- **Aim of the task**
Collect the lines of the entries where "turned" shows up.
▬▬▬▬▬▬▬▬▬▬
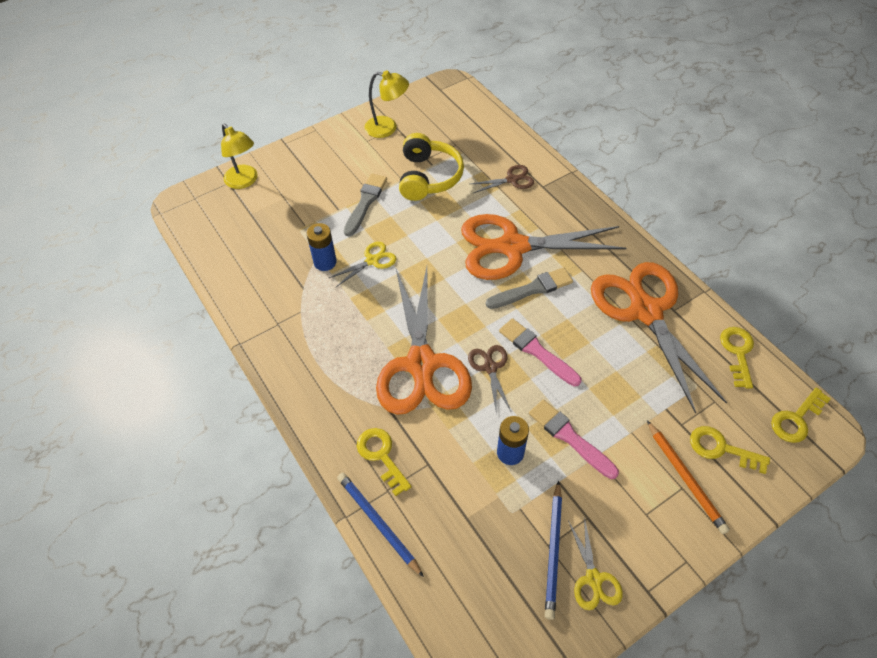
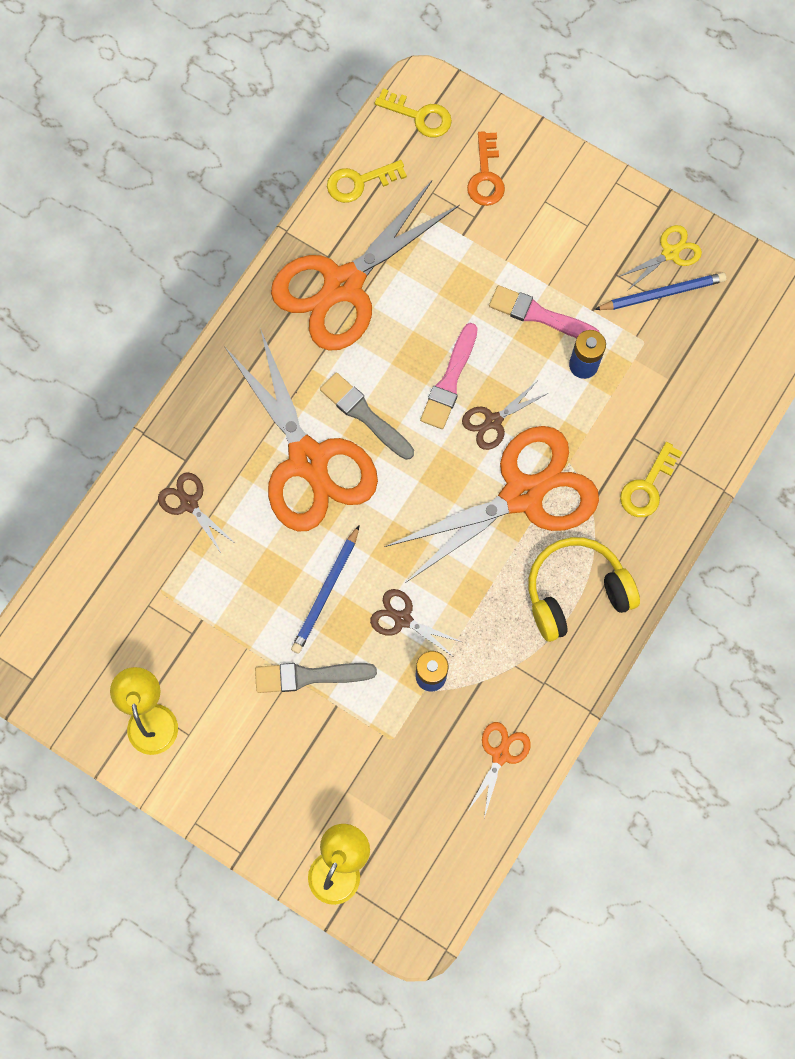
camera: 115 degrees left, 20 degrees up
(249, 281) = (500, 755): none -> orange scissors
(372, 260) = (403, 619): yellow scissors -> brown scissors
(378, 523) = (715, 457): blue pencil -> blue pencil (326, 592)
(428, 177) = (228, 614): yellow headphones -> yellow headphones (576, 592)
(570, 437) = (539, 315): pink brush -> pink brush turned 90 degrees clockwise
(685, 478) = (533, 200): orange pencil -> none
(721, 449) = (486, 176): yellow key -> orange key

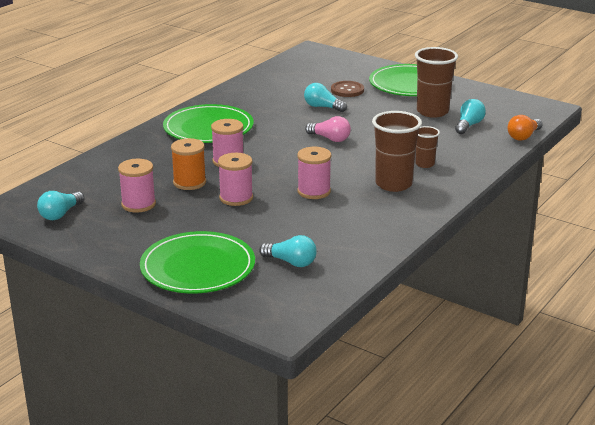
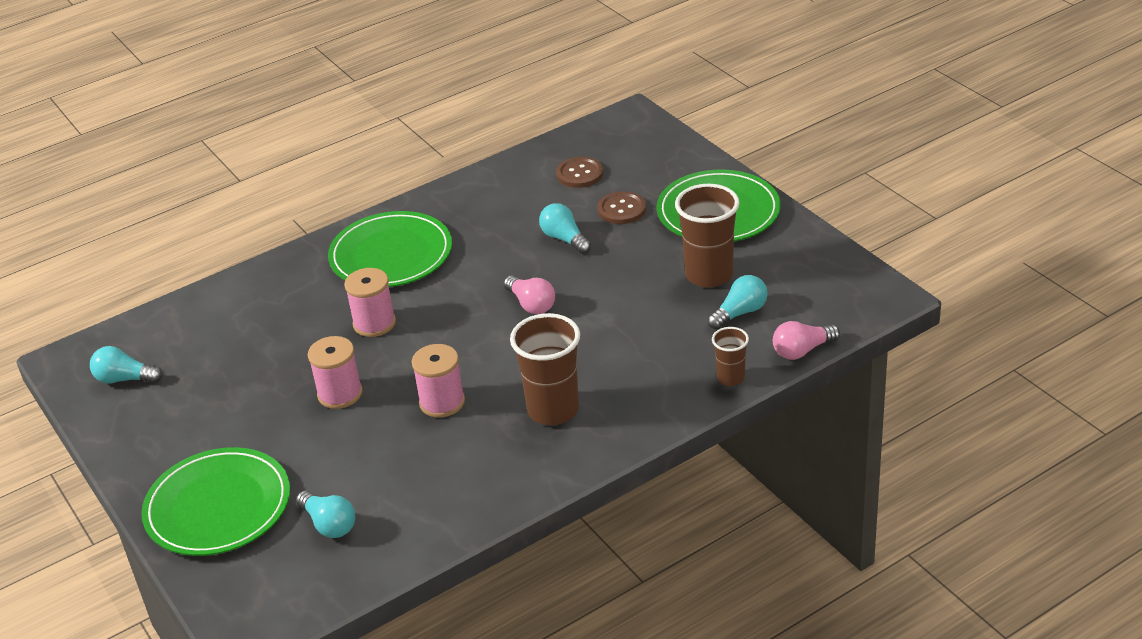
camera: 25 degrees right, 10 degrees up
(60, 214) = (125, 379): turquoise light bulb -> turquoise light bulb turned 45 degrees clockwise
(138, 204) = (220, 381): pink spool -> none
(189, 182) = (303, 354): orange spool -> none
(303, 78) = (579, 174): none -> brown button
(425, 164) = (622, 379): brown cup -> brown cup (730, 378)
(523, 136) = (802, 351): orange light bulb -> pink light bulb

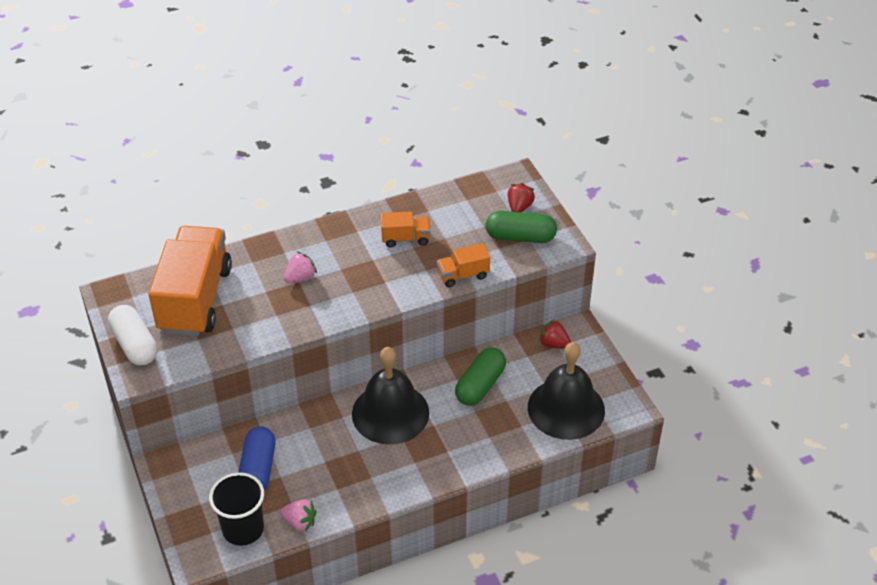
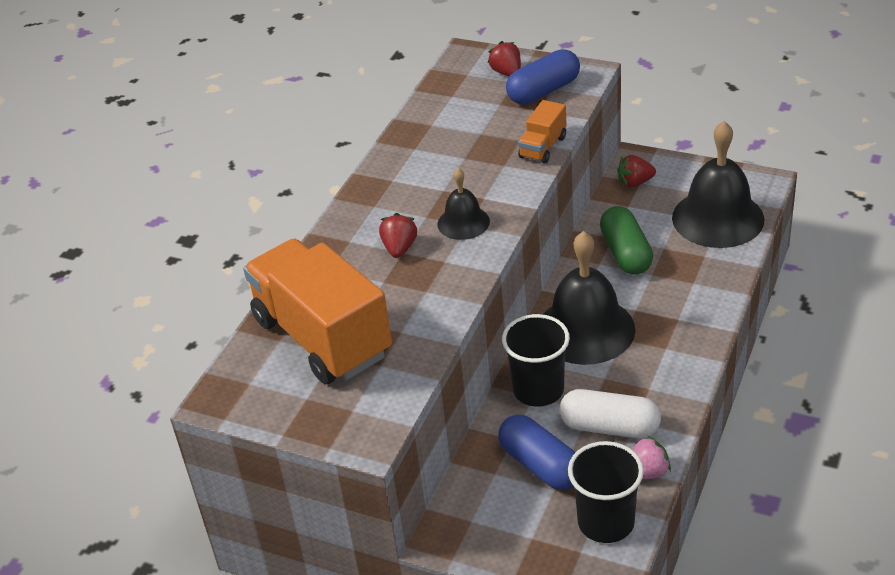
camera: 40 degrees left, 5 degrees down
(135, 345) = (322, 418): white capsule -> white capsule (609, 427)
(300, 278) = (399, 248): pink strawberry -> red strawberry
(316, 426) = (538, 390): none -> black cup
(352, 289) = (463, 222): none -> black bell
(405, 238) = (447, 156): orange truck -> none
(520, 237) = (543, 91): green capsule -> blue capsule

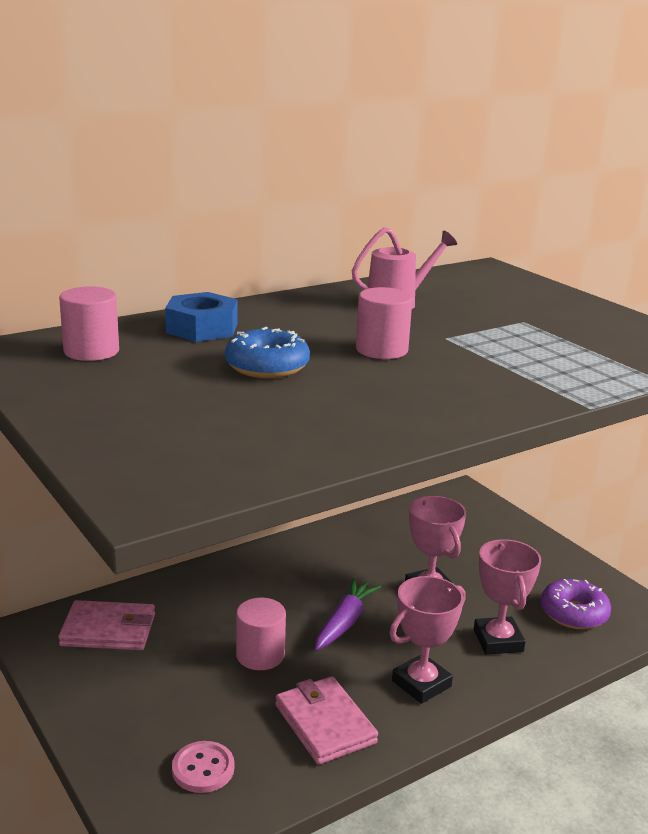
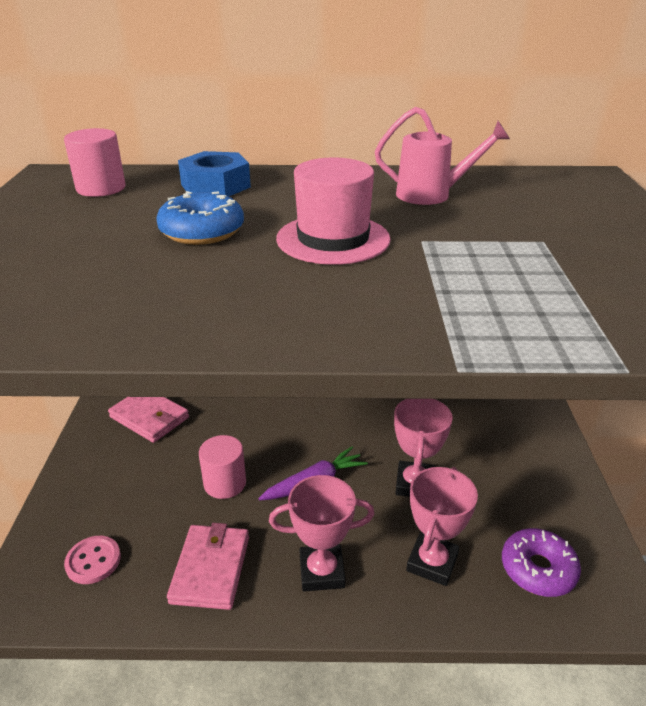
camera: 35 degrees right, 10 degrees up
(381, 350) = (333, 239): pink cylinder -> pink hat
▬▬▬▬▬▬▬▬▬▬
- **Result of this exercise**
(570, 437) = (539, 315): pink brush -> pink brush turned 90 degrees clockwise
(60, 214) = (125, 379): turquoise light bulb -> turquoise light bulb turned 45 degrees clockwise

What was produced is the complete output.